#### Directions
What lines of the data include the string "schottky"? Copy them all.
===== Extracted material
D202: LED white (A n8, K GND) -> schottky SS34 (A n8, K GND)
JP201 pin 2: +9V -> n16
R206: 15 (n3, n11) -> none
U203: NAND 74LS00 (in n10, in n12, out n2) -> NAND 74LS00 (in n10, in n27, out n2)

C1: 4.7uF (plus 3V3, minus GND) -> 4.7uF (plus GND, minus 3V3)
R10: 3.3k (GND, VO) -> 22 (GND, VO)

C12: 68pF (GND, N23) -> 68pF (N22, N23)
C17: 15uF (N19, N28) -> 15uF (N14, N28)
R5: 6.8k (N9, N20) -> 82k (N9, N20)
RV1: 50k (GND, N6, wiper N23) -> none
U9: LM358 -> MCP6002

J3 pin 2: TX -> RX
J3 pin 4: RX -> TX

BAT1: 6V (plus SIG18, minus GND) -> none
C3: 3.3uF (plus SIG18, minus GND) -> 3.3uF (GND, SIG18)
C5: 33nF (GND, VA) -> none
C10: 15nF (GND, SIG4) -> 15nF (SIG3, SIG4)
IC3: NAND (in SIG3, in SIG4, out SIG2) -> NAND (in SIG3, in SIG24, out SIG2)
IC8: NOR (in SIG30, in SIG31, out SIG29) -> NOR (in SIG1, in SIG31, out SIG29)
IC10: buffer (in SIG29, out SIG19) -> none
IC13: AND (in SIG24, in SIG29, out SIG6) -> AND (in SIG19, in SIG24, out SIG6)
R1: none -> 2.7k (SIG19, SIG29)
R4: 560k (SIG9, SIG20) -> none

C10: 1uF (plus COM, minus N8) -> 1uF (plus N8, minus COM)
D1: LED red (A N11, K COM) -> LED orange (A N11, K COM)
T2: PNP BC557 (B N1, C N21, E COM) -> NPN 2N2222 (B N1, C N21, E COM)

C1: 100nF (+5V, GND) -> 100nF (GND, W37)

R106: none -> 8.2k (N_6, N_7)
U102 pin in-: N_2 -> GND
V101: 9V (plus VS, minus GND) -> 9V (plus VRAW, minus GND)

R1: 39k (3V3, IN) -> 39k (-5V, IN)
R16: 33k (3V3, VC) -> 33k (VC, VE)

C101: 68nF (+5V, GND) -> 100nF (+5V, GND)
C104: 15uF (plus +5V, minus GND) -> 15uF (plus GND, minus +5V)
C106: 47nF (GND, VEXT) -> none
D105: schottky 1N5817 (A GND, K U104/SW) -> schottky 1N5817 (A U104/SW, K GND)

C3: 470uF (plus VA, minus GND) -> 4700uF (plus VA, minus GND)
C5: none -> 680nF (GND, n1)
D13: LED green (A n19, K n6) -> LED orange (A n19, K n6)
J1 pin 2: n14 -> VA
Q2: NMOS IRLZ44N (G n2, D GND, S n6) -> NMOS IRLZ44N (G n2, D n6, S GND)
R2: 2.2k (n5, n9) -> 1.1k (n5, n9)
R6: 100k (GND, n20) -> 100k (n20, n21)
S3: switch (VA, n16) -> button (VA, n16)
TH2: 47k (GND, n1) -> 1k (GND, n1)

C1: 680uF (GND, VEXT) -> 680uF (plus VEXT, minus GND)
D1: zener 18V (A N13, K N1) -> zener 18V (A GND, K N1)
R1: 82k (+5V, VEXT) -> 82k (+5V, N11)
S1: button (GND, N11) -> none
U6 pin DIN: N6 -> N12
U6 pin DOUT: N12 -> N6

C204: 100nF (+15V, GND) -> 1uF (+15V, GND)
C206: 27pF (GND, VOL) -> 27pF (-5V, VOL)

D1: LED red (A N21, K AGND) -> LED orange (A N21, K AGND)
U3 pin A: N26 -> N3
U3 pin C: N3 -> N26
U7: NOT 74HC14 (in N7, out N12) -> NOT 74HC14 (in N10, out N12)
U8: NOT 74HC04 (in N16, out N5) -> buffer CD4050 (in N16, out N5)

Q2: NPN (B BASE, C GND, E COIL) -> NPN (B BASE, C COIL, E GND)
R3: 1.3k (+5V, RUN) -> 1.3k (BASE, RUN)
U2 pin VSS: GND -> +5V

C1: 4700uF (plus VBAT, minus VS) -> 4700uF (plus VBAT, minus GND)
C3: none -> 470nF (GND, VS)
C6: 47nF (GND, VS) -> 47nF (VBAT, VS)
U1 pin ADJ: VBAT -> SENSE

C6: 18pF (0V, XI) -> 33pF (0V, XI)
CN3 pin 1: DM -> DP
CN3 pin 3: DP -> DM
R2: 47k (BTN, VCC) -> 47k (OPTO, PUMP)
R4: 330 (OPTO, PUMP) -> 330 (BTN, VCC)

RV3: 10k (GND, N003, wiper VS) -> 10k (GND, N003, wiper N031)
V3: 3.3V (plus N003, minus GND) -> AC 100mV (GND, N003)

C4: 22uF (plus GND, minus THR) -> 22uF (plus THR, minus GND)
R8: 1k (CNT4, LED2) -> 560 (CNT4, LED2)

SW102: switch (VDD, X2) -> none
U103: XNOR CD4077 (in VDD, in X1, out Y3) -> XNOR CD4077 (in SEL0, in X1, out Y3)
==========
#### Task response
D202: LED white (A n8, K GND) -> schottky SS34 (A n8, K GND)
D105: schottky 1N5817 (A GND, K U104/SW) -> schottky 1N5817 (A U104/SW, K GND)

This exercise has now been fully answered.